* _What you will do_
Look through the entries below and extract exactly the lines from the one containing "camera: 25 degrees left, 0 degrees up" through the one containing "red tree <492", ends included.

* _Extracted information_
+ + +

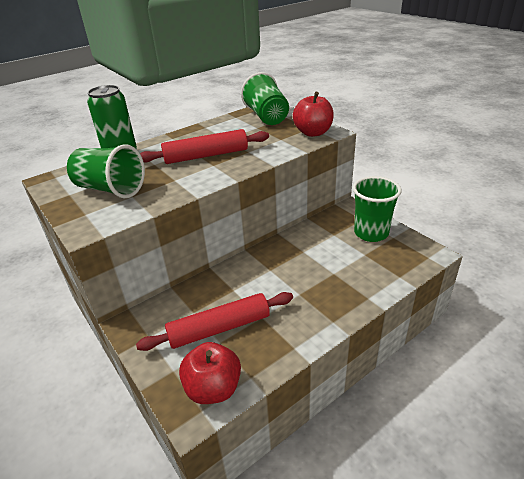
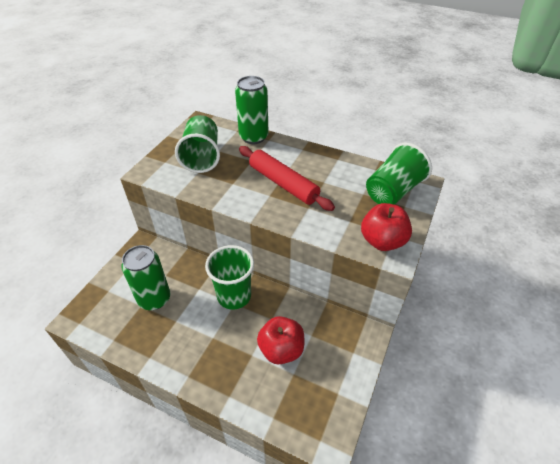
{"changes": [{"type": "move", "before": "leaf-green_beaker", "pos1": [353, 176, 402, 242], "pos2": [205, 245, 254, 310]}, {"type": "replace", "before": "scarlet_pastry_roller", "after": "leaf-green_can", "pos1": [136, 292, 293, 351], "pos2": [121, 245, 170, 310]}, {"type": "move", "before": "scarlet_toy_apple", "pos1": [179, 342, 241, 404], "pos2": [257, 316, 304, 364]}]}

+ + +

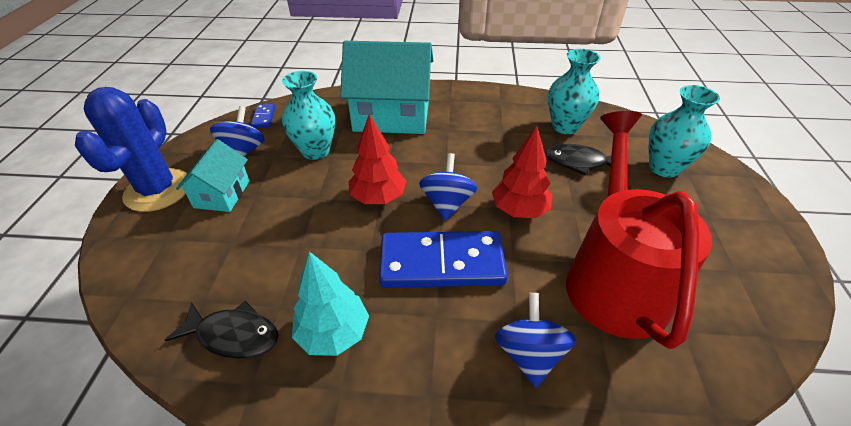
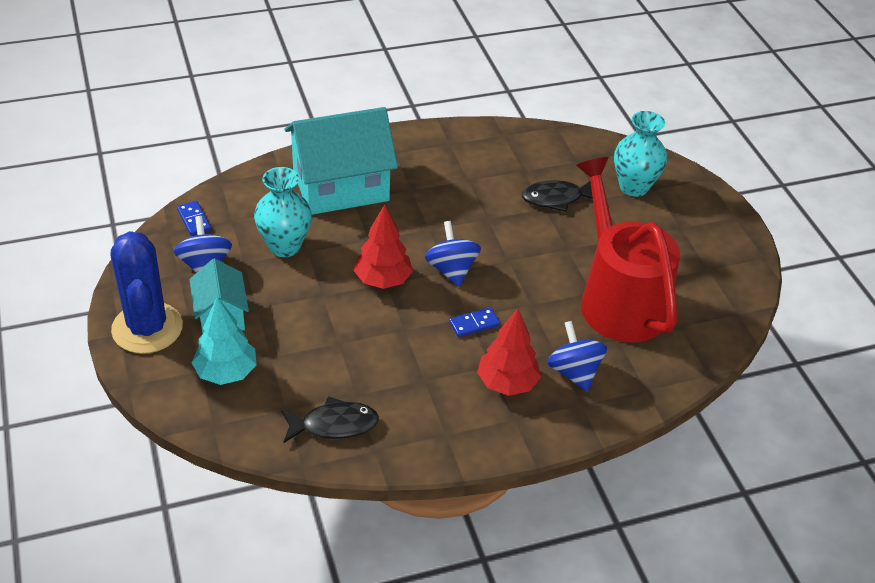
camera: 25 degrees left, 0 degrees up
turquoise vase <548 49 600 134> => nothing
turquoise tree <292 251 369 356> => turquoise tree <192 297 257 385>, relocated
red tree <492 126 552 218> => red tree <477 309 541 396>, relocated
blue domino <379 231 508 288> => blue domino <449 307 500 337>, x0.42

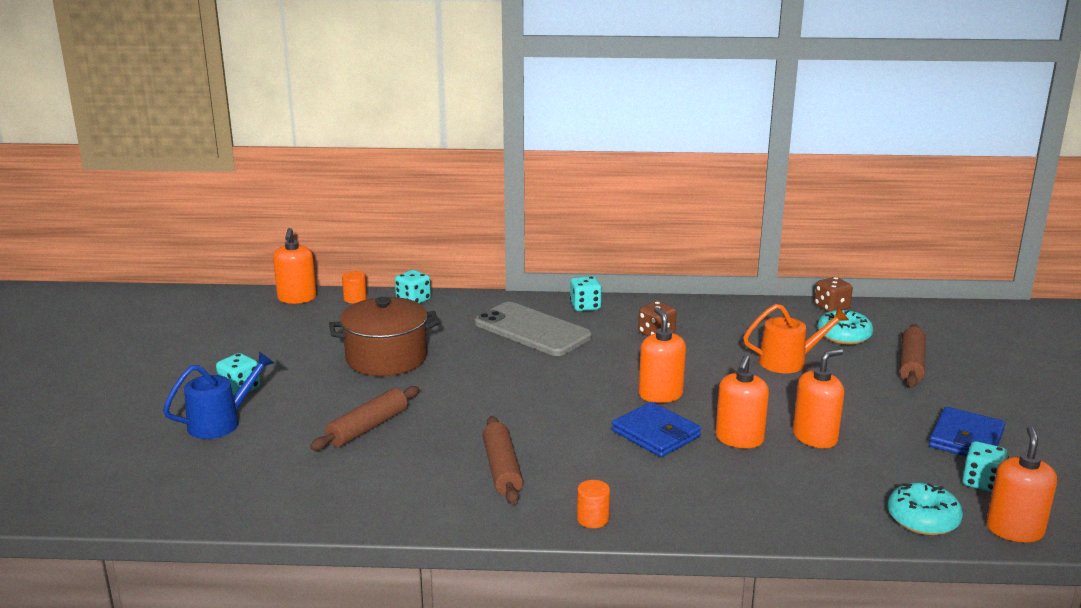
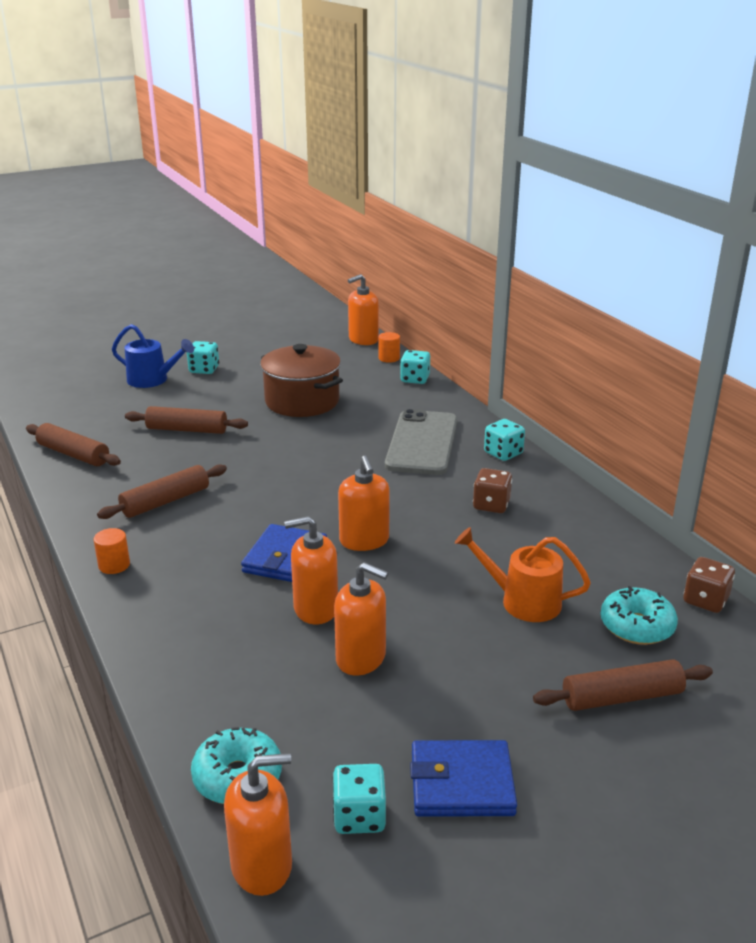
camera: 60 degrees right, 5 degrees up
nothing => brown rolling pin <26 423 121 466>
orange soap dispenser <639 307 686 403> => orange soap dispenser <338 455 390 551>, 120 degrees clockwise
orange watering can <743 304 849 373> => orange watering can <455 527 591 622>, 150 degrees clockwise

+ + +

* _Task solution_
camera: 25 degrees left, 0 degrees up
turquoise vase <548 49 600 134> => nothing
turquoise tree <292 251 369 356> => turquoise tree <192 297 257 385>, relocated
red tree <492 126 552 218> => red tree <477 309 541 396>, relocated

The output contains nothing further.